TASK DETAILS: Line by line, transcribe the data below exactly and pass over the images.
________________________
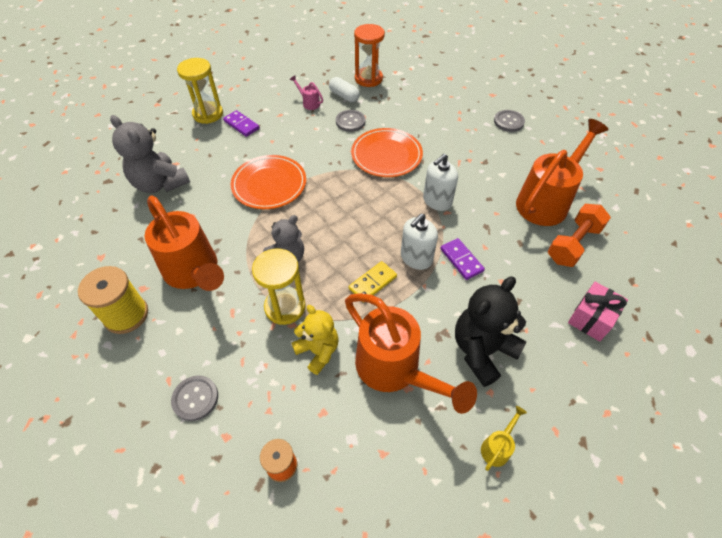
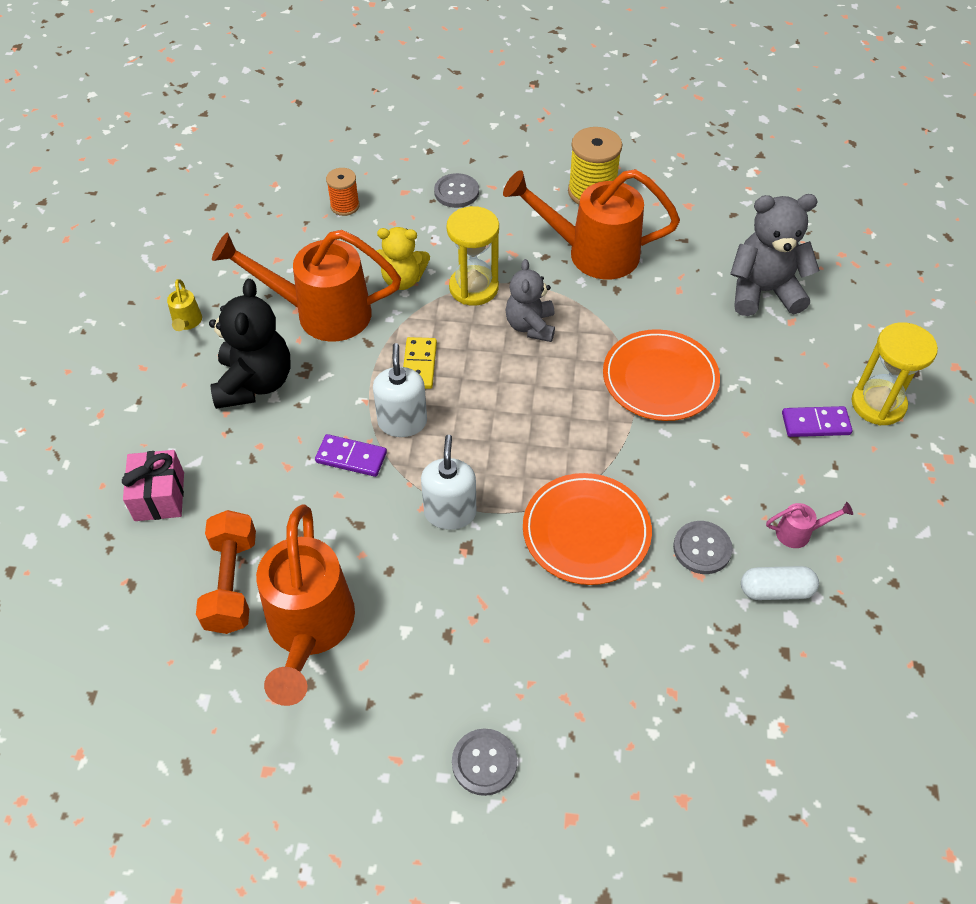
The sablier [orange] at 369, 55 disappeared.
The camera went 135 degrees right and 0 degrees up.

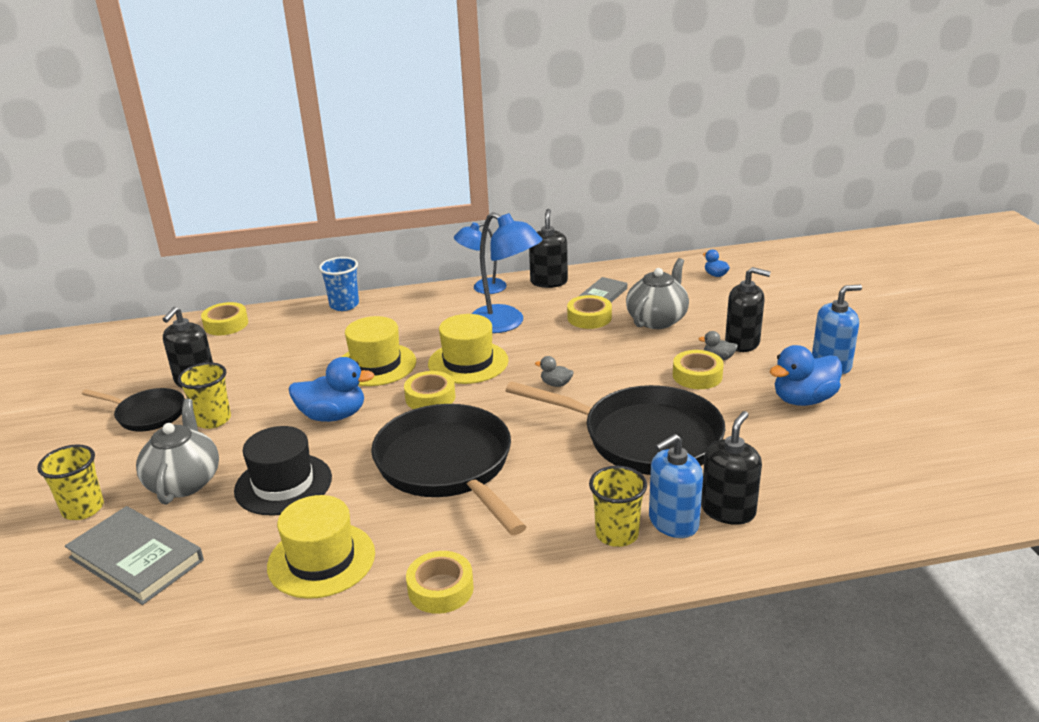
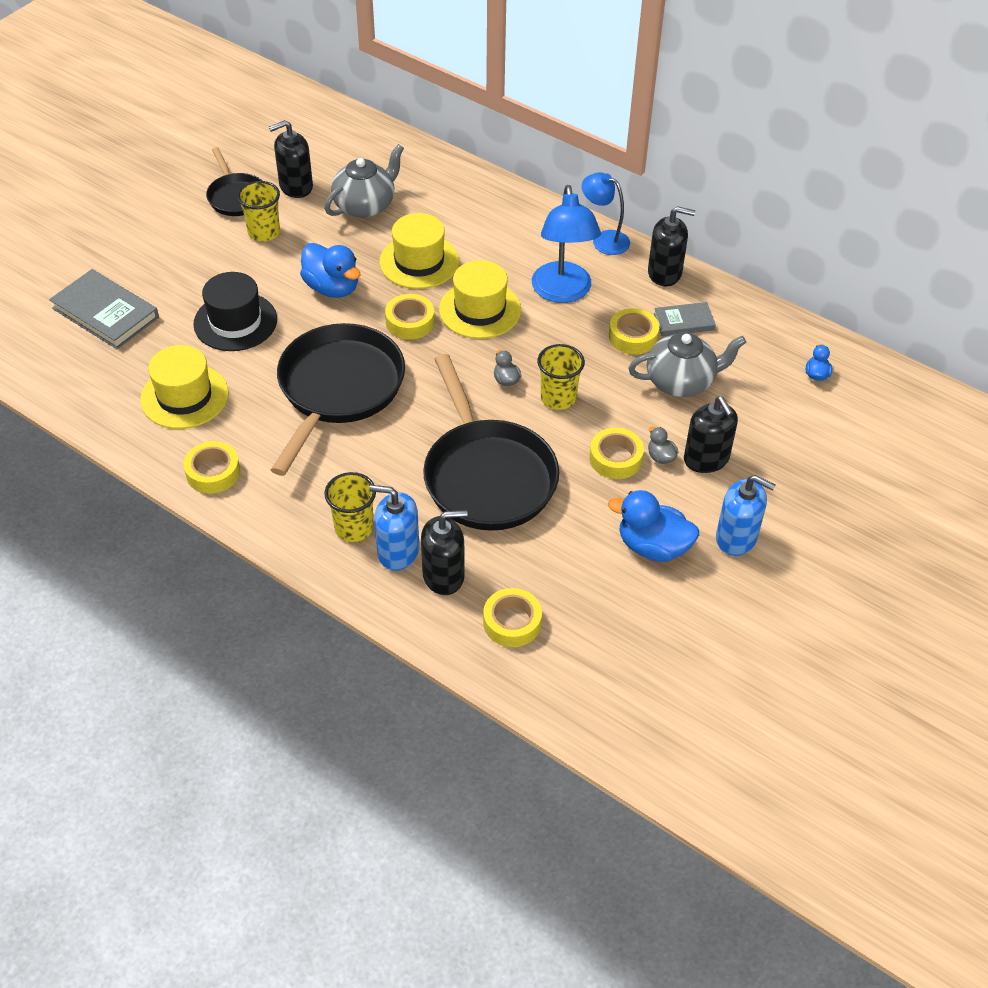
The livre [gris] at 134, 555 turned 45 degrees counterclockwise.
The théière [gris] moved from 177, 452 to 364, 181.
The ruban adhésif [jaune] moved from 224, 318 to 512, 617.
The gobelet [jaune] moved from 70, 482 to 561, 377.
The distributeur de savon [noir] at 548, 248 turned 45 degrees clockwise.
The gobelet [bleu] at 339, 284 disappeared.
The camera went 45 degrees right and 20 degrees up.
________________________
EXPECTED OUTPUT:
The sablier [orange] at 369, 55 disappeared.
The camera went 135 degrees right and 0 degrees up.

The livre [gris] at 134, 555 turned 45 degrees counterclockwise.
The théière [gris] moved from 177, 452 to 364, 181.
The ruban adhésif [jaune] moved from 224, 318 to 512, 617.
The gobelet [jaune] moved from 70, 482 to 561, 377.
The distributeur de savon [noir] at 548, 248 turned 45 degrees clockwise.
The gobelet [bleu] at 339, 284 disappeared.
The camera went 45 degrees right and 20 degrees up.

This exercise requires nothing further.